- Records for processing -
┌──
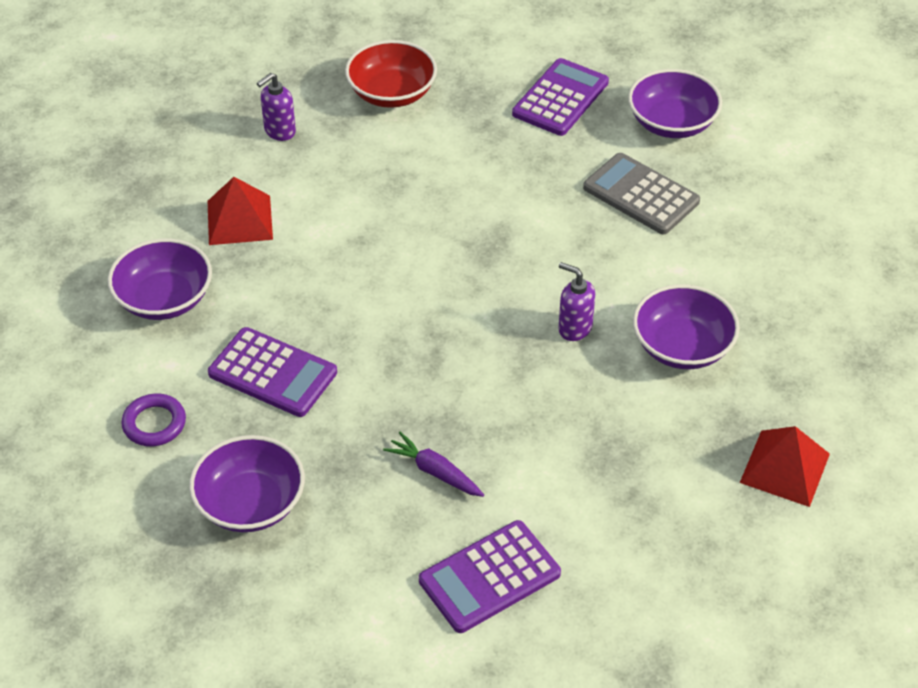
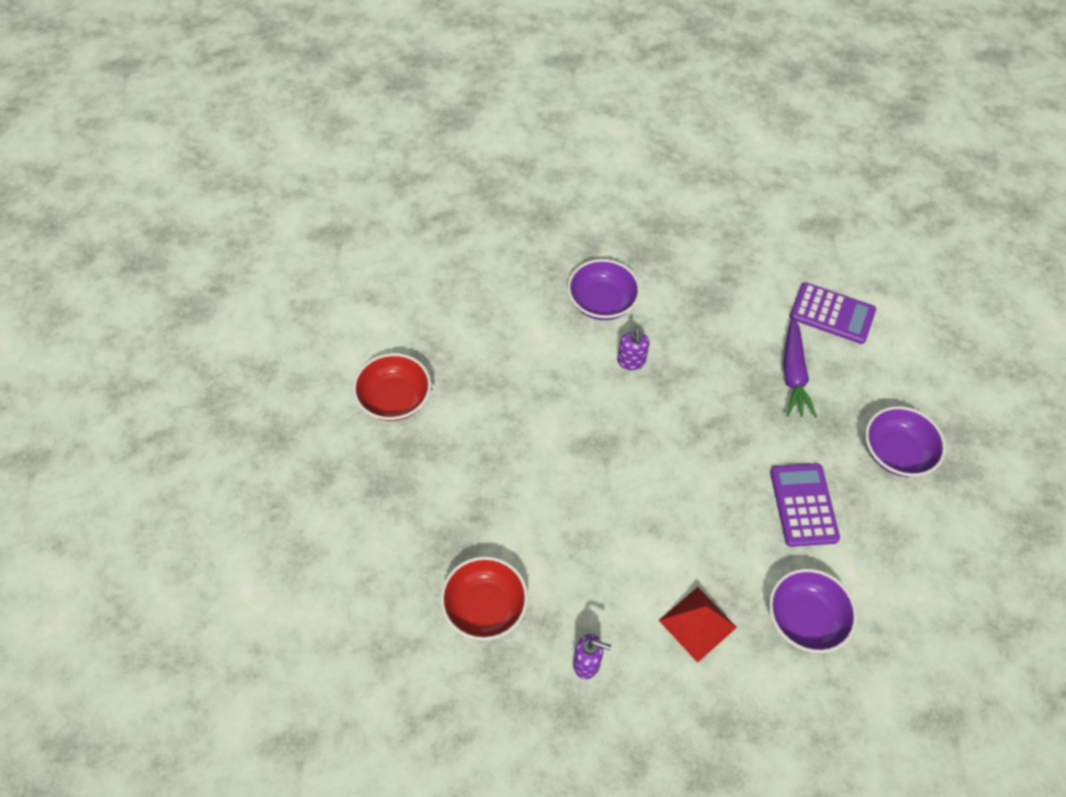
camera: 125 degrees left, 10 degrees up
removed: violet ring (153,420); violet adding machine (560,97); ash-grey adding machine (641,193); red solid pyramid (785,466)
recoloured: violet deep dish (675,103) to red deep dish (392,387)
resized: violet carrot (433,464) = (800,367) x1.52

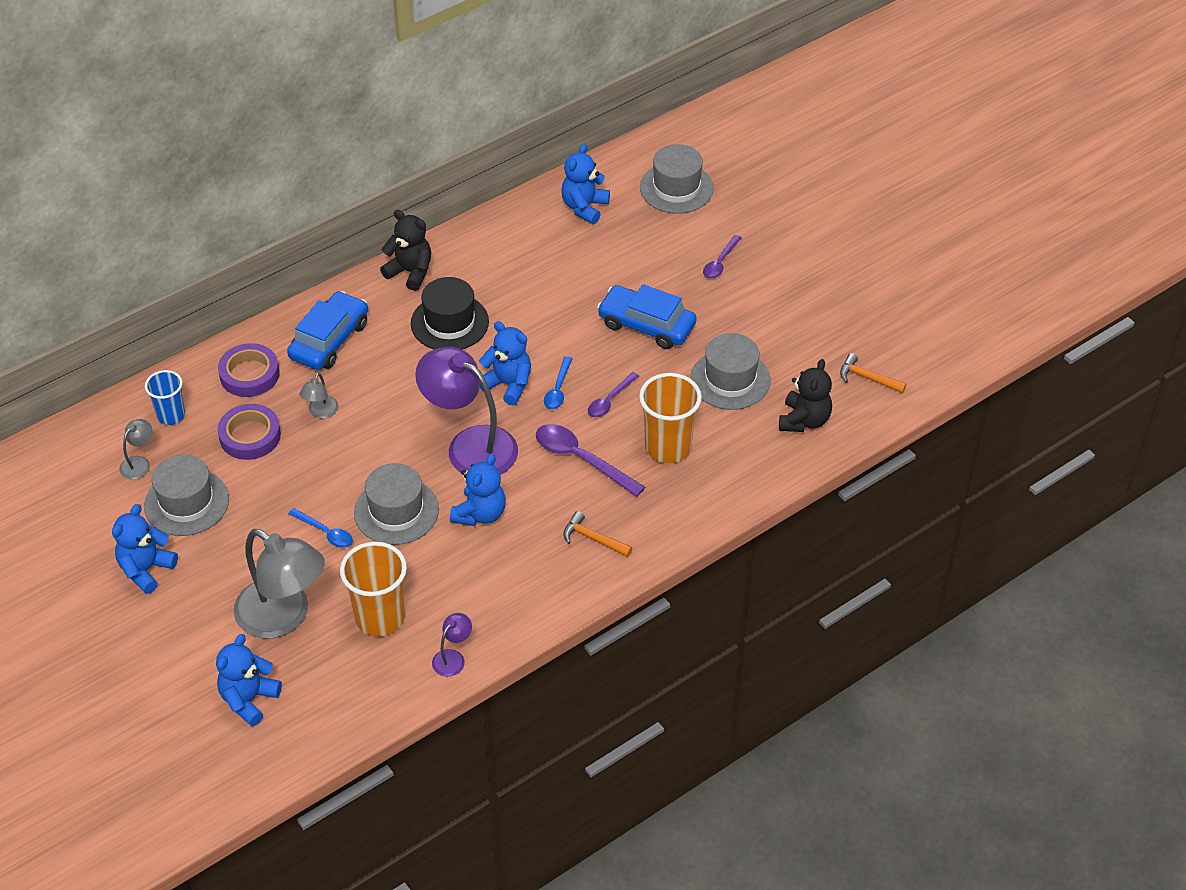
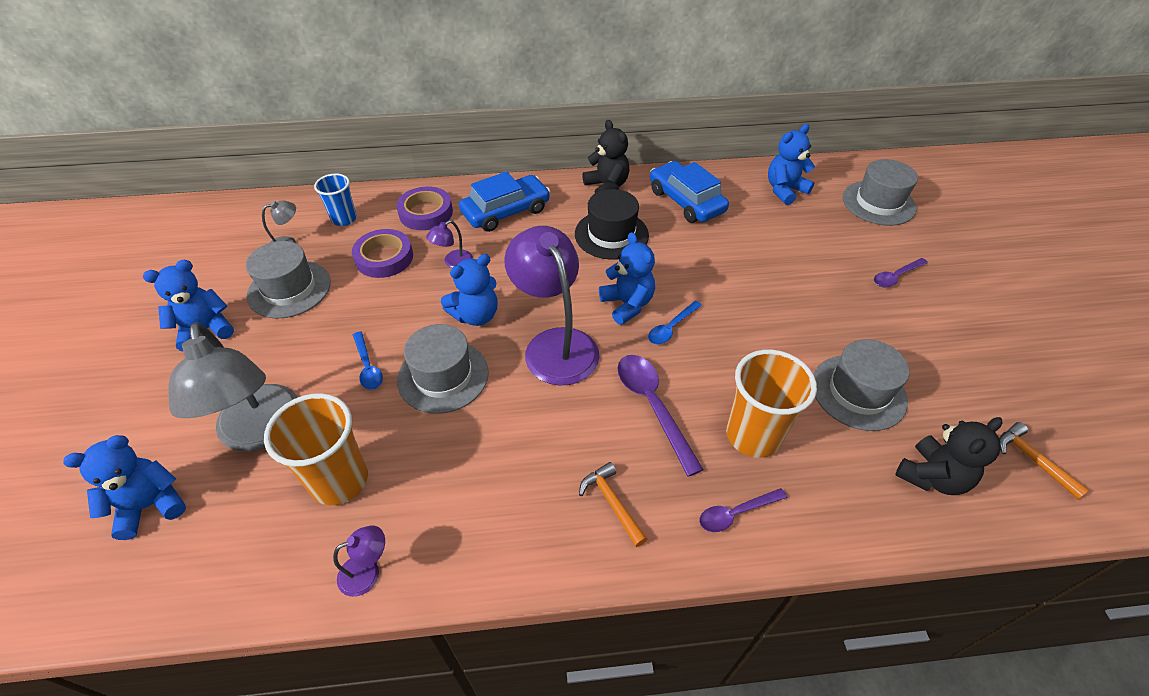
camera: 30 degrees right, 0 degrees up
moved: cobalt teddy bear (478,490) to (469,290); cobalt automobile (647,316) to (689,192); violet spoon (613,394) to (743,510)
recoloured: ash-grey lamp (318,396) to violet lamp (449,244)

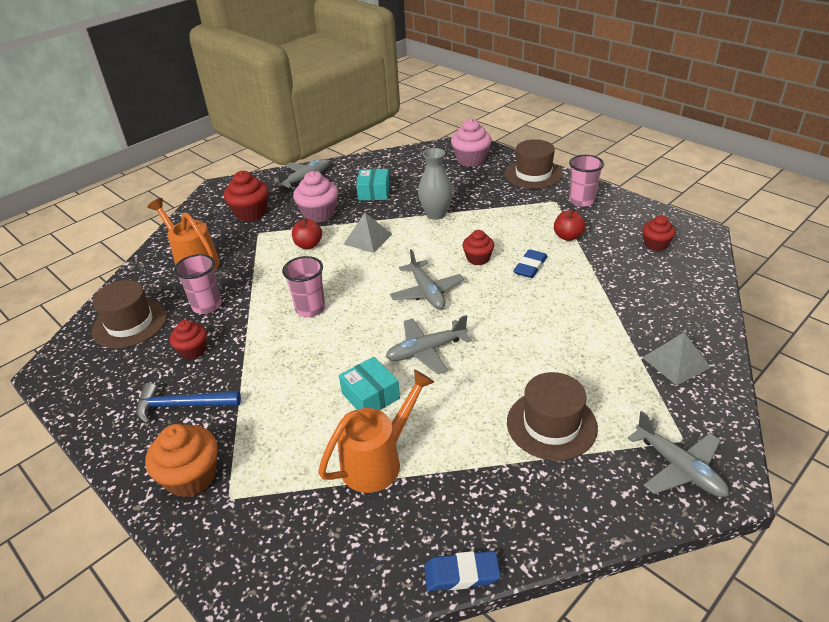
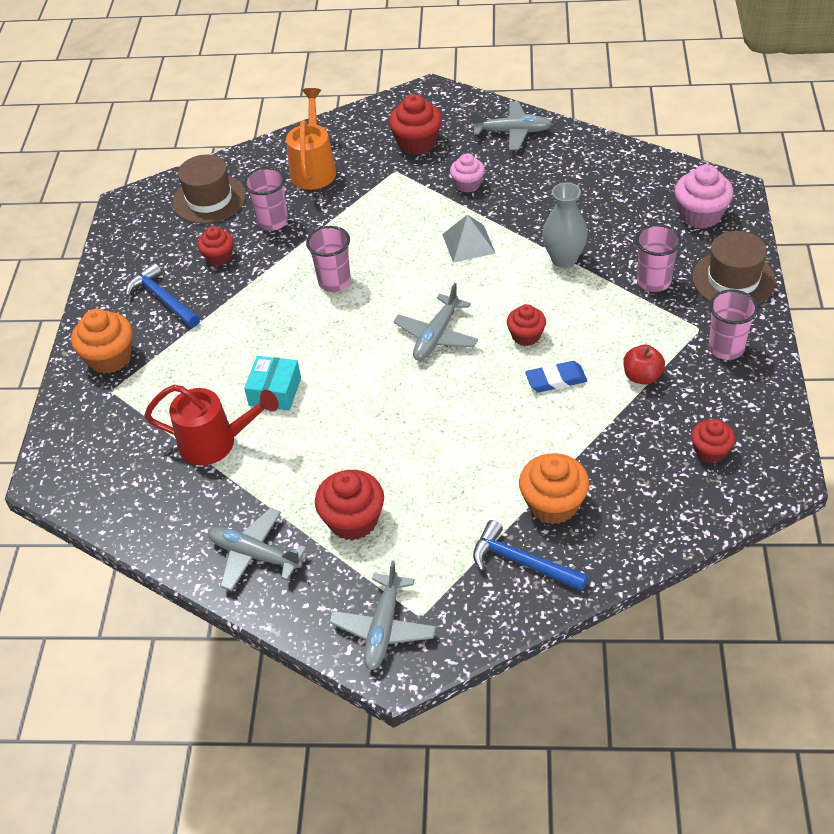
camera: 50 degrees right, 10 degrees up
removed: red apple (307,233); teal package (373,184); cobalt gum eraser (462,571)
added: bright orange cupcake (554,488); rose-pink beaker (659,258)
moved: ash-grey toy plane (429,344) to (257,549)
replaced: russet tall hat (552,416) to red cupcake (349,505); ash-grey solid pyramid (676,359) to cobalt hammer (530,555)
recoloured: bright orange sprinkling can (376,431) to red sprinkling can (211,425)
resized: rose-pink cupcake (315,197) = (467,173) x0.64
└──
- Exercise aim -
Each line above must be repeated exactly in the answer, with pictures omitted.

- Answer box -
camera: 125 degrees left, 10 degrees up
removed: violet ring (153,420); violet adding machine (560,97); ash-grey adding machine (641,193); red solid pyramid (785,466)
recoloured: violet deep dish (675,103) to red deep dish (392,387)
resized: violet carrot (433,464) = (800,367) x1.52

camera: 30 degrees right, 0 degrees up
moved: cobalt teddy bear (478,490) to (469,290); cobalt automobile (647,316) to (689,192); violet spoon (613,394) to (743,510)
recoloured: ash-grey lamp (318,396) to violet lamp (449,244)

camera: 50 degrees right, 10 degrees up
removed: red apple (307,233); teal package (373,184); cobalt gum eraser (462,571)
added: bright orange cupcake (554,488); rose-pink beaker (659,258)
moved: ash-grey toy plane (429,344) to (257,549)
replaced: russet tall hat (552,416) to red cupcake (349,505); ash-grey solid pyramid (676,359) to cobalt hammer (530,555)
recoloured: bright orange sprinkling can (376,431) to red sprinkling can (211,425)
resized: rose-pink cupcake (315,197) = (467,173) x0.64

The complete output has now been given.